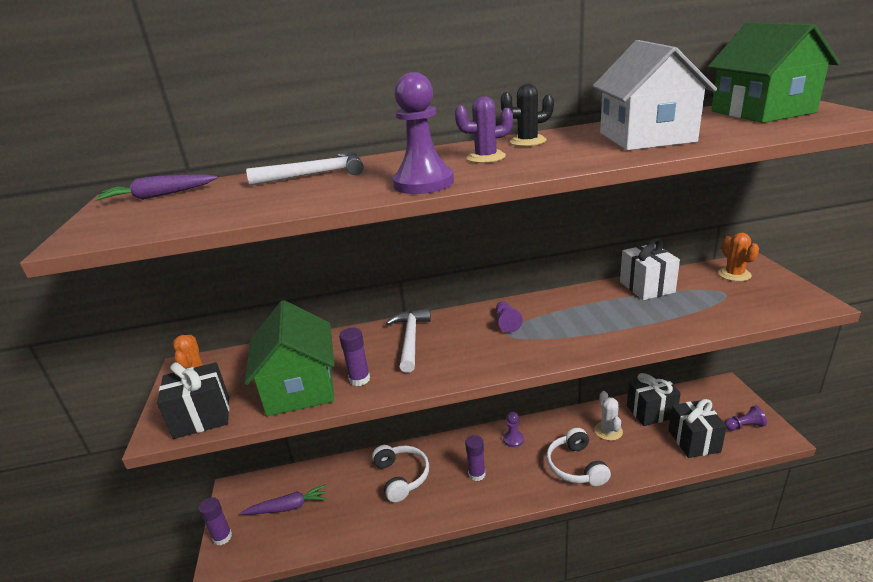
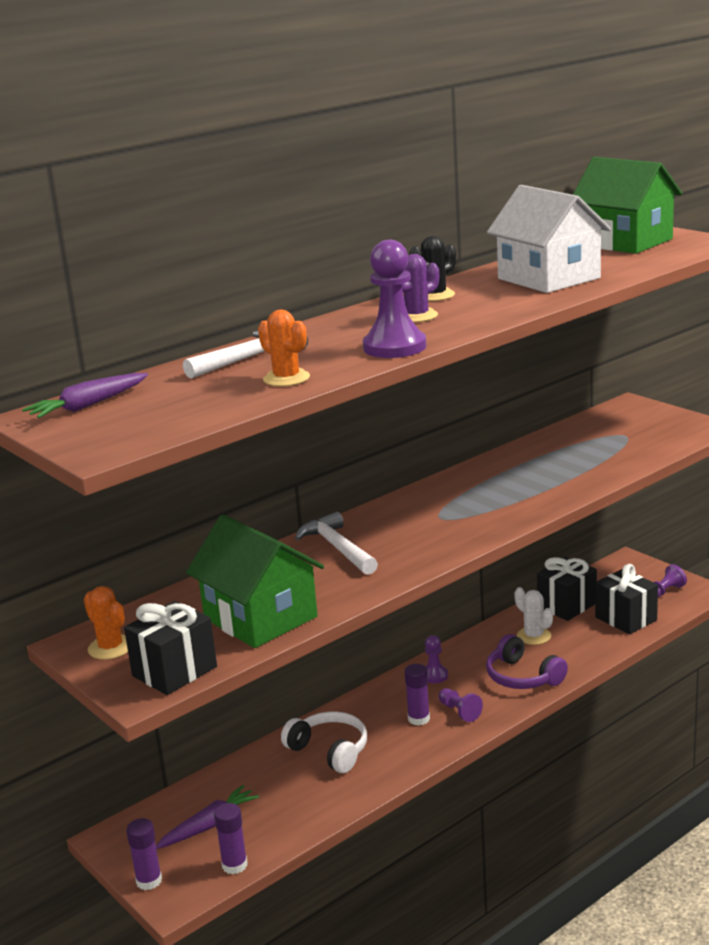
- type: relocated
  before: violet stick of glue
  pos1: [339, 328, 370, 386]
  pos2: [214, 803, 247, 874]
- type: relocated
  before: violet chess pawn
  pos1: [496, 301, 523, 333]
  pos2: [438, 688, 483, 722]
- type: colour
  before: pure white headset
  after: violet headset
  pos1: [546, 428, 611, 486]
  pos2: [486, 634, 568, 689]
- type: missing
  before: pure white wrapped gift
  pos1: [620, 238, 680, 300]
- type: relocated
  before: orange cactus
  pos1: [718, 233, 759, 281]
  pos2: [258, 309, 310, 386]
● ● ● ● ● ● ●
A faithful, word-for-word copy of the data is needed; the pictures should not appear in it.

- type: relocated
  before: violet stick of glue
  pos1: [339, 328, 370, 386]
  pos2: [214, 803, 247, 874]
- type: relocated
  before: violet chess pawn
  pos1: [496, 301, 523, 333]
  pos2: [438, 688, 483, 722]
- type: colour
  before: pure white headset
  after: violet headset
  pos1: [546, 428, 611, 486]
  pos2: [486, 634, 568, 689]
- type: missing
  before: pure white wrapped gift
  pos1: [620, 238, 680, 300]
- type: relocated
  before: orange cactus
  pos1: [718, 233, 759, 281]
  pos2: [258, 309, 310, 386]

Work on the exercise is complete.